→ WHAT IS REQUIRED
Once you reach the line with "none -> cyan tile A10 level 2", transcribe it and every line after it to the end of the records, exactly, but not the pictures.

Stored dataset items:

┄┄┄┄┄┄┄┄┄┄┄┄┄┄┄┄┄┄┄┄

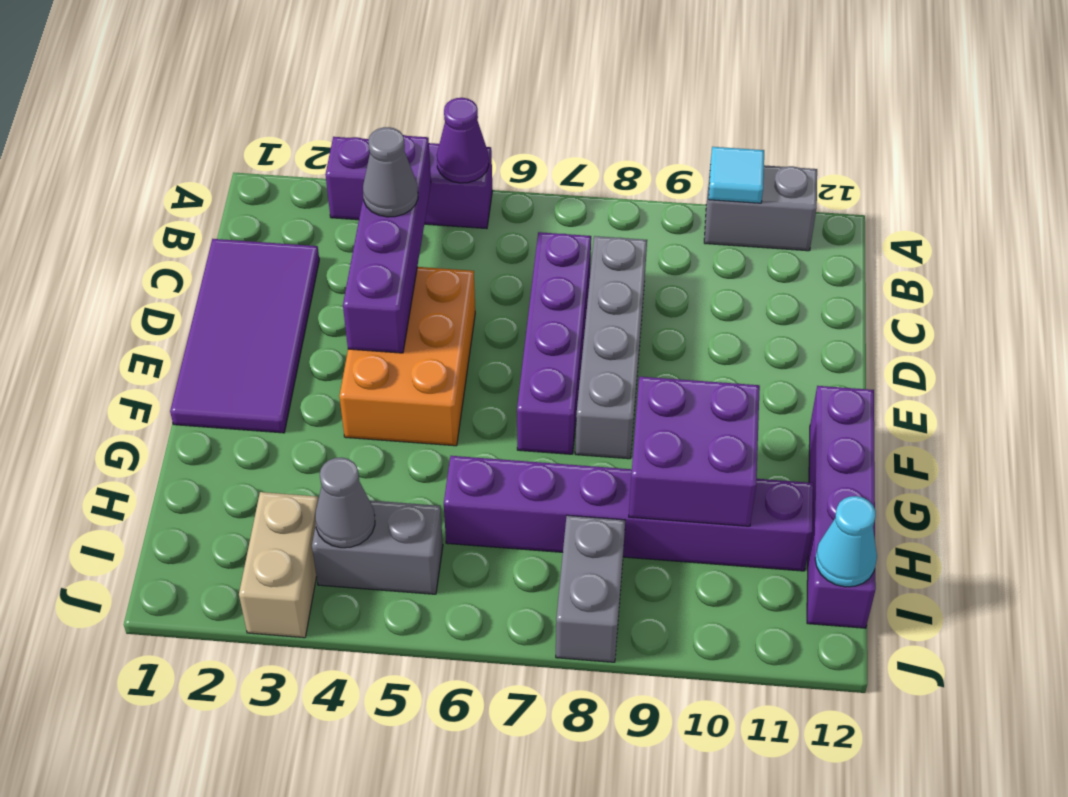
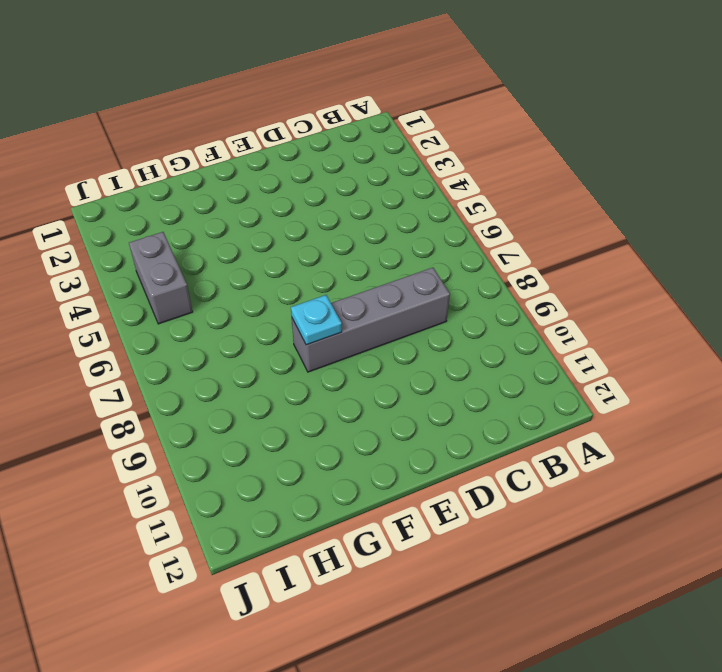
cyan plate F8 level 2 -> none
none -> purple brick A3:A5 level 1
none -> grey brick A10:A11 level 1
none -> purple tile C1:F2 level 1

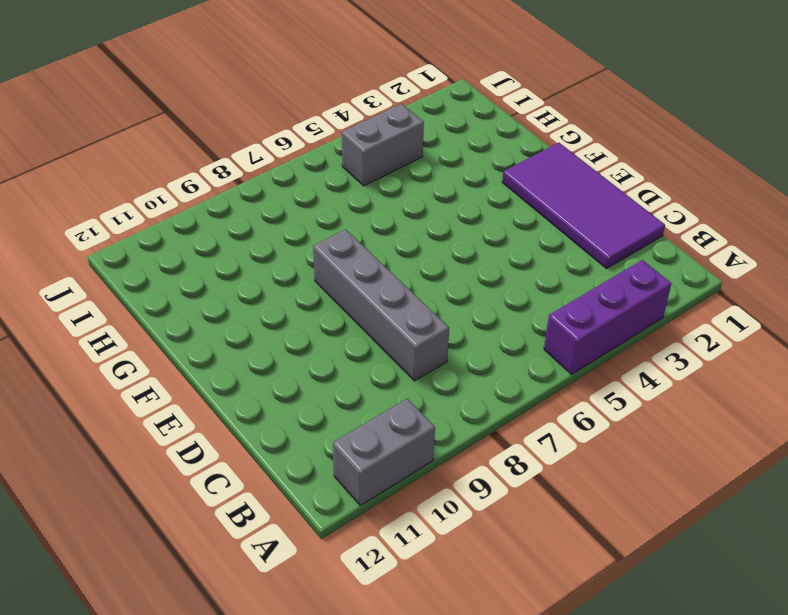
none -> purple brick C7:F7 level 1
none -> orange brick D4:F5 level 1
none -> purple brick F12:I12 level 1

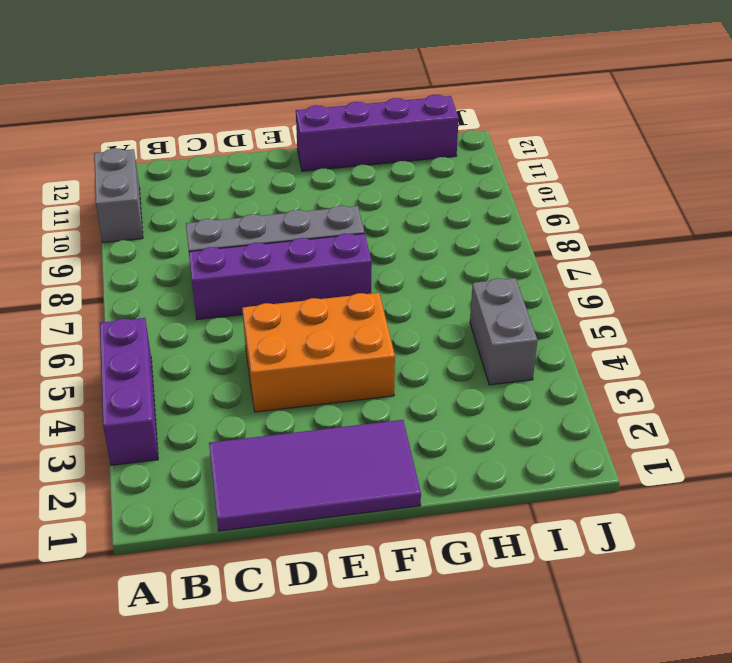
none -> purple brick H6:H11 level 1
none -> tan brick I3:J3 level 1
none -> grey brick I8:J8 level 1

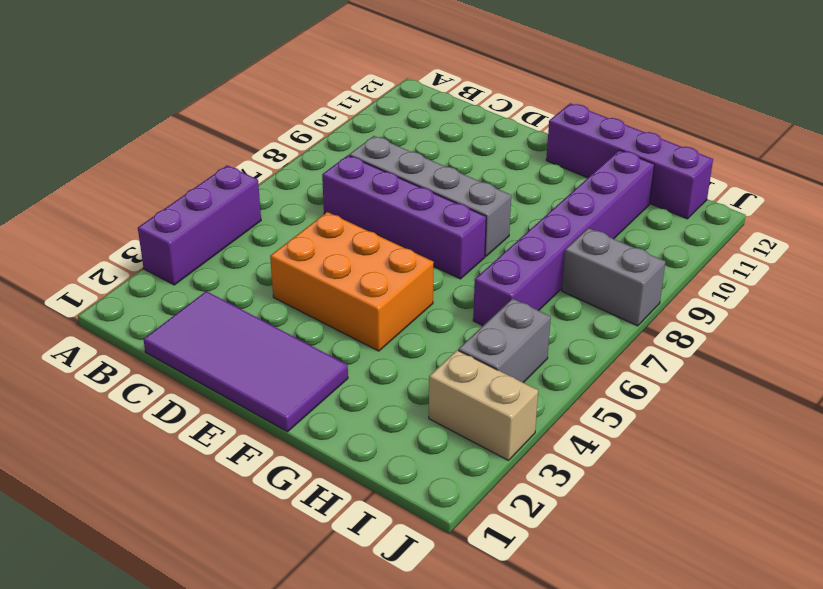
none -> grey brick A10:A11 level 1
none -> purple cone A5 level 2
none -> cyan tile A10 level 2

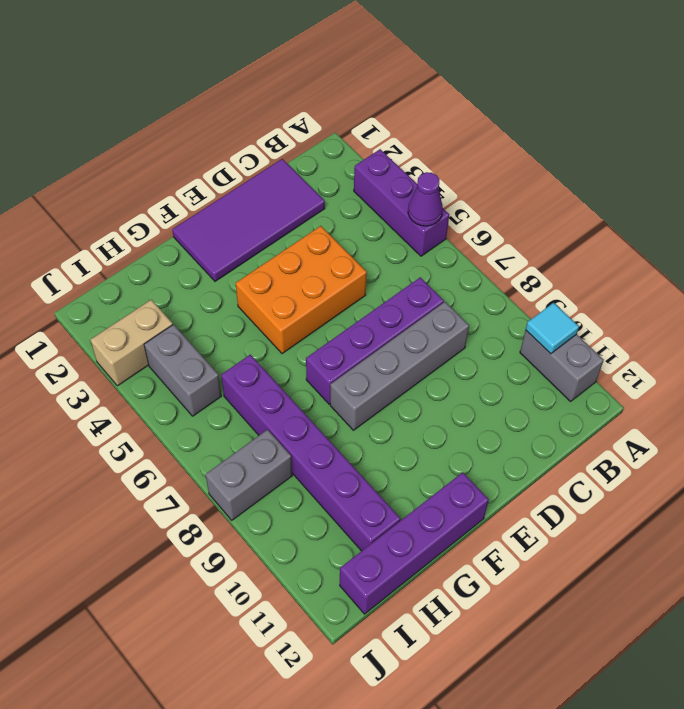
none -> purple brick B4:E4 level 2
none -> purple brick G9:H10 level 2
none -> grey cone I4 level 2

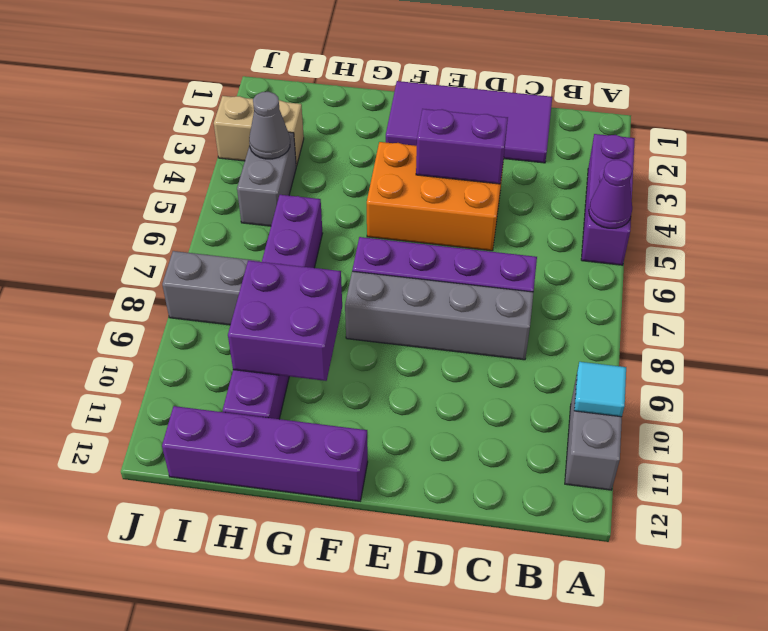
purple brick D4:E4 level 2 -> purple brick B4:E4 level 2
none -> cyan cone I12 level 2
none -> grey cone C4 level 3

┄┄┄┄┄┄┄┄┄┄┄┄┄┄┄┄┄┄┄┄

→ PROBLEM SOLUTION
none -> cyan tile A10 level 2

none -> purple brick B4:E4 level 2
none -> purple brick G9:H10 level 2
none -> grey cone I4 level 2

purple brick D4:E4 level 2 -> purple brick B4:E4 level 2
none -> cyan cone I12 level 2
none -> grey cone C4 level 3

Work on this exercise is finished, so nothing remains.